▸ **Exercise**: Could you give back the records exactly, taking out the pictures?

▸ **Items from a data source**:
-------
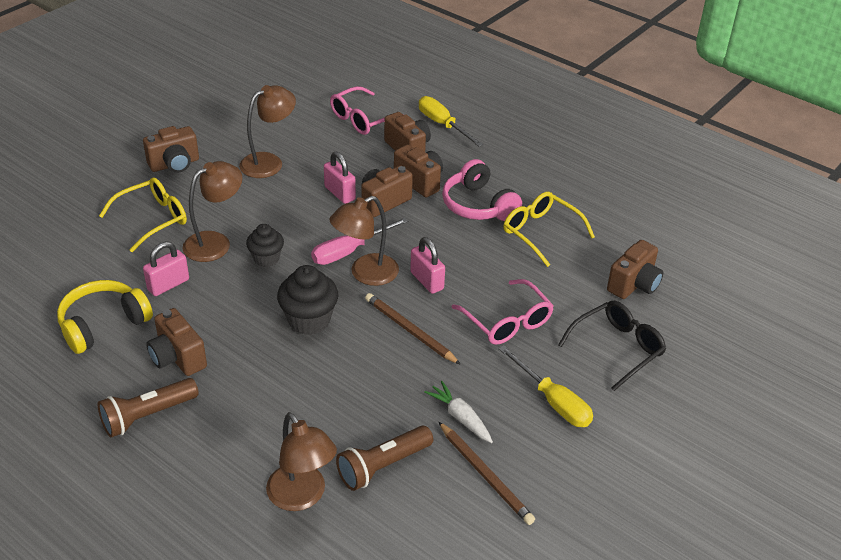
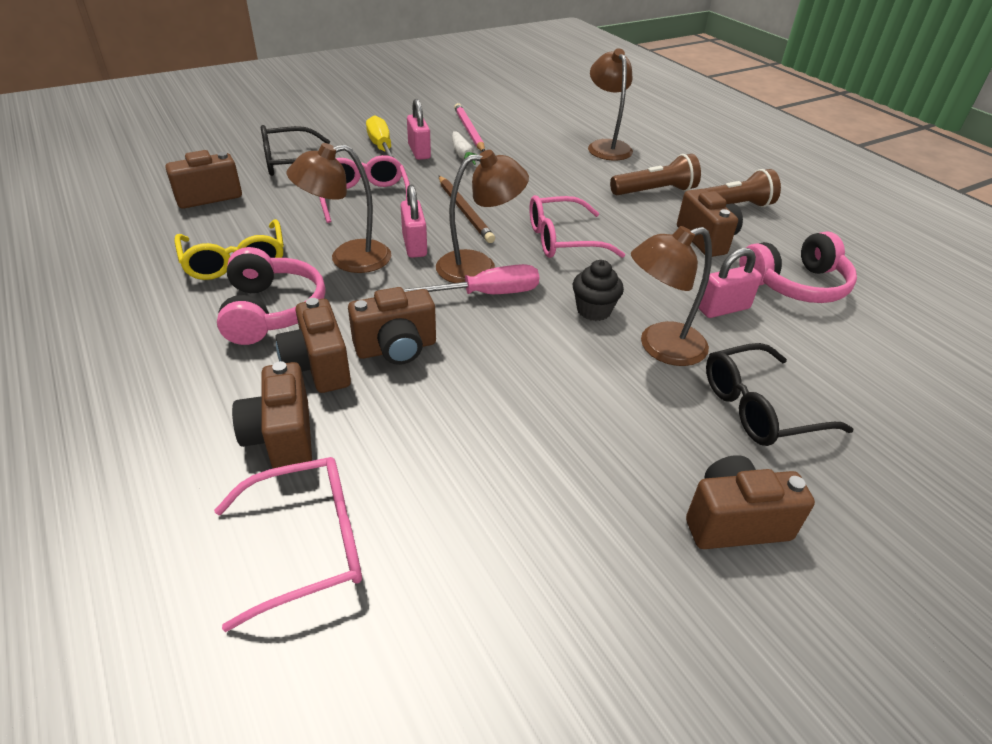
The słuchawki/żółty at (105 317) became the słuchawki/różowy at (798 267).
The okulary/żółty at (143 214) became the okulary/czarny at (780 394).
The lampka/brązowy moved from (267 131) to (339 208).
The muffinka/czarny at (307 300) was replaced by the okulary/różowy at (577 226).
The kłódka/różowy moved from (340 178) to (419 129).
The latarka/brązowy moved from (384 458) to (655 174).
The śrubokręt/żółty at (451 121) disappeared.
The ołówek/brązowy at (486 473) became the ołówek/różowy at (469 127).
-------
▸ **Result**:
The słuchawki/żółty at (105 317) became the słuchawki/różowy at (798 267).
The okulary/żółty at (143 214) became the okulary/czarny at (780 394).
The lampka/brązowy moved from (267 131) to (339 208).
The muffinka/czarny at (307 300) was replaced by the okulary/różowy at (577 226).
The kłódka/różowy moved from (340 178) to (419 129).
The latarka/brązowy moved from (384 458) to (655 174).
The śrubokręt/żółty at (451 121) disappeared.
The ołówek/brązowy at (486 473) became the ołówek/różowy at (469 127).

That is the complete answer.